▶ [Work required]:
Only one stretch of the records below is wanted: the lines from the one holding "C1: 1.5uF (plus" through the one holding "R4: 510 (N_4, N_7) -> 470 (N_4, N_7)". Return it exactly, both ends included.

▶ [Records shown]:

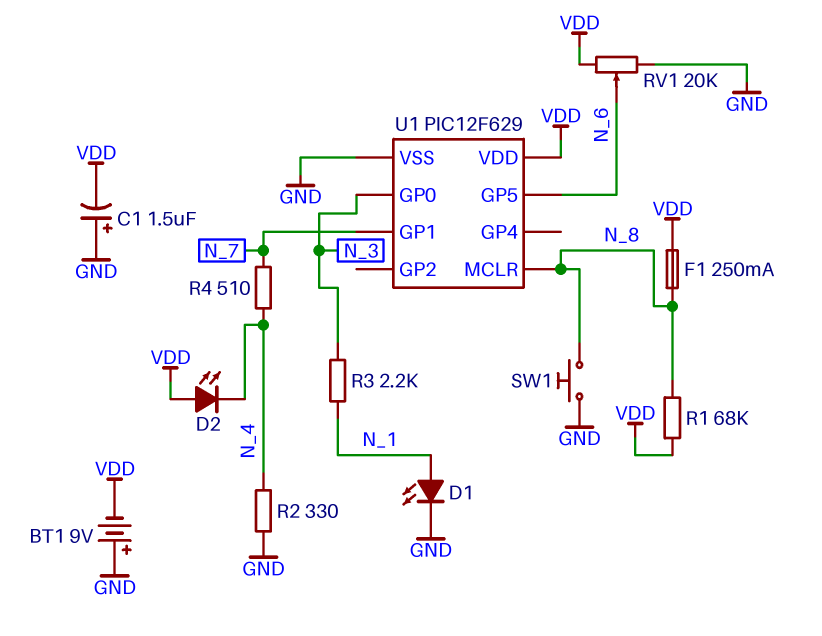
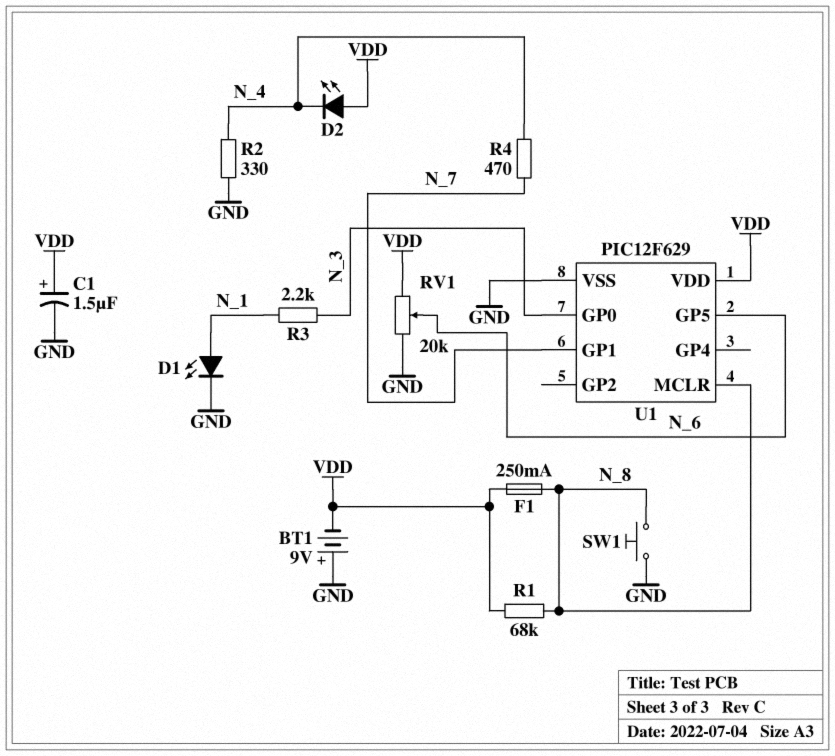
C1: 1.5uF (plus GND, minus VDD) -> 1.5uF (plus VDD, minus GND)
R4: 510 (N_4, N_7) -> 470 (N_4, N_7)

==

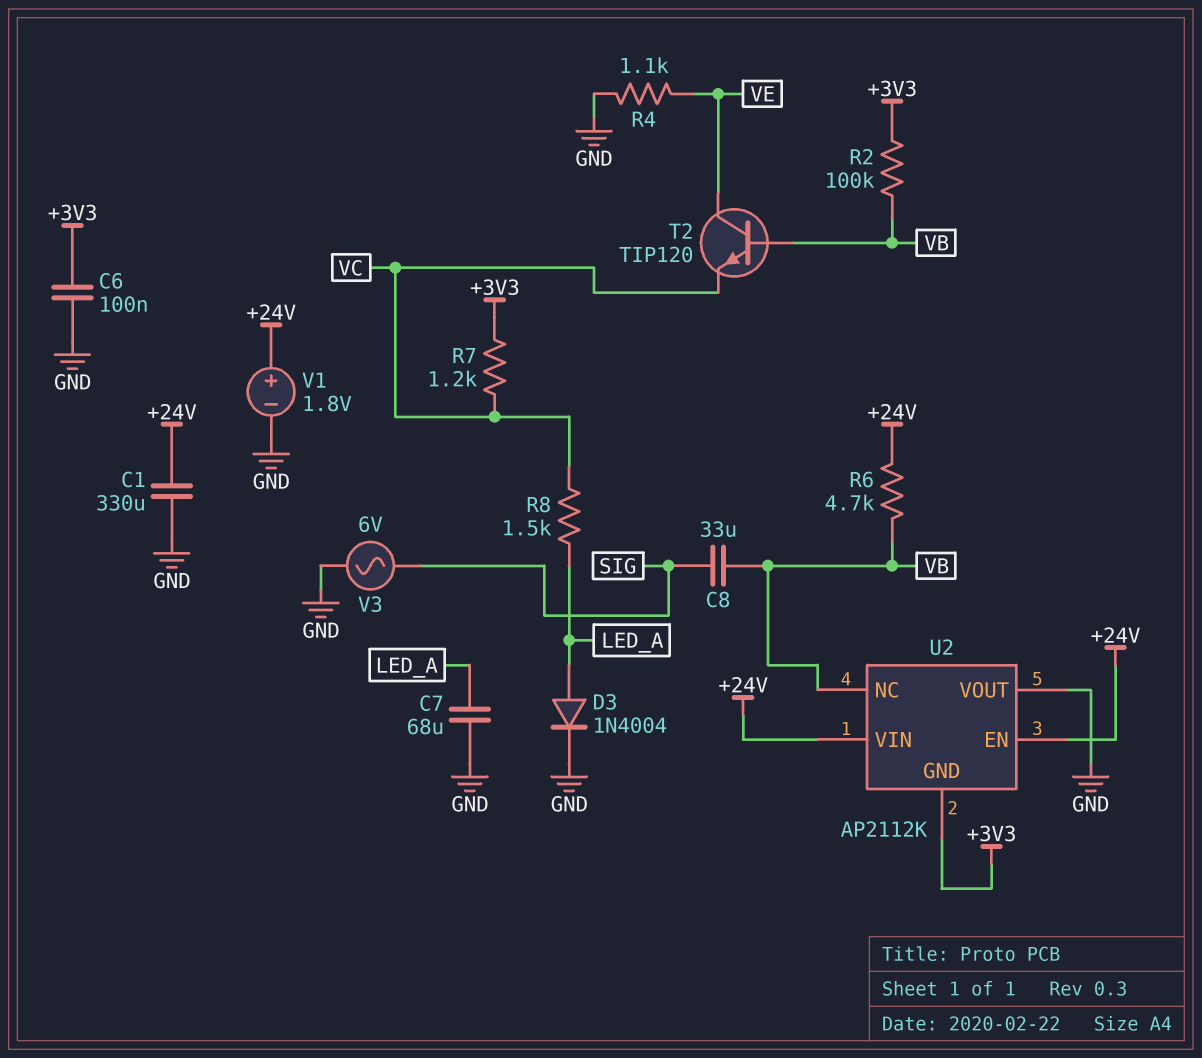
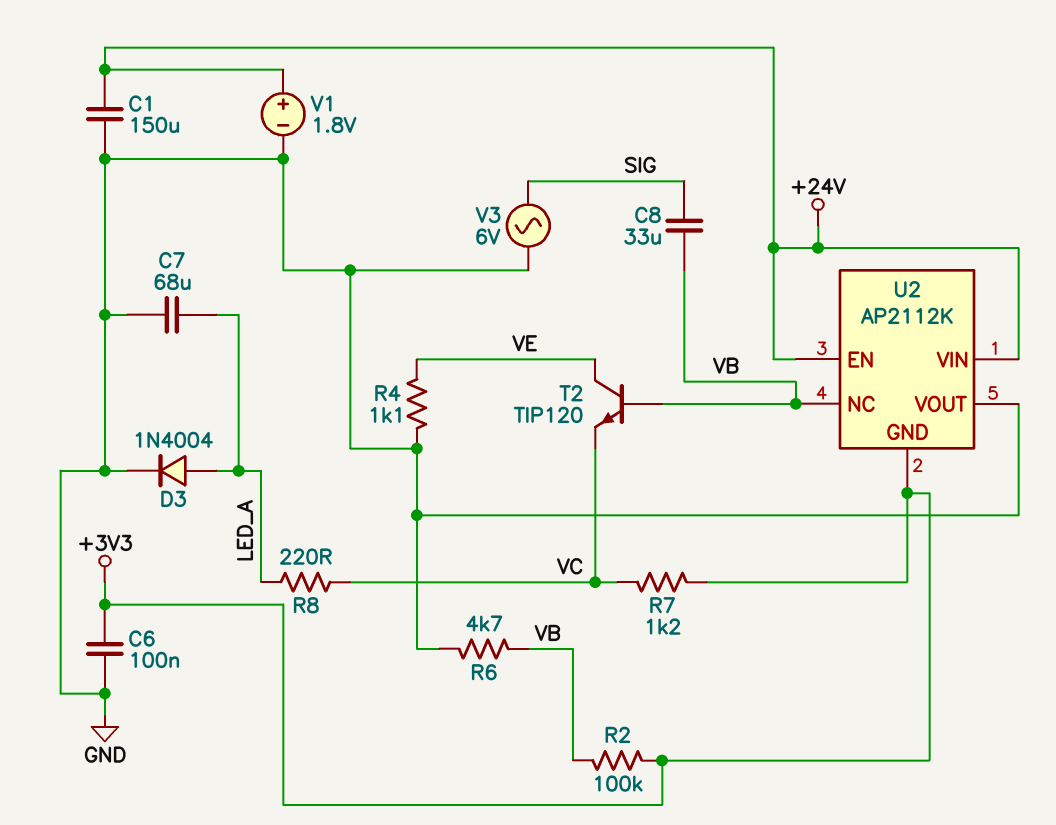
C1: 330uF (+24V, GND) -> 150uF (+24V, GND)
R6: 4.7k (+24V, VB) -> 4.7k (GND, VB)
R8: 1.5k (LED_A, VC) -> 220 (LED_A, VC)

▶ [Solution to the exercise]:
C1: 1.5uF (plus GND, minus VDD) -> 1.5uF (plus VDD, minus GND)
R4: 510 (N_4, N_7) -> 470 (N_4, N_7)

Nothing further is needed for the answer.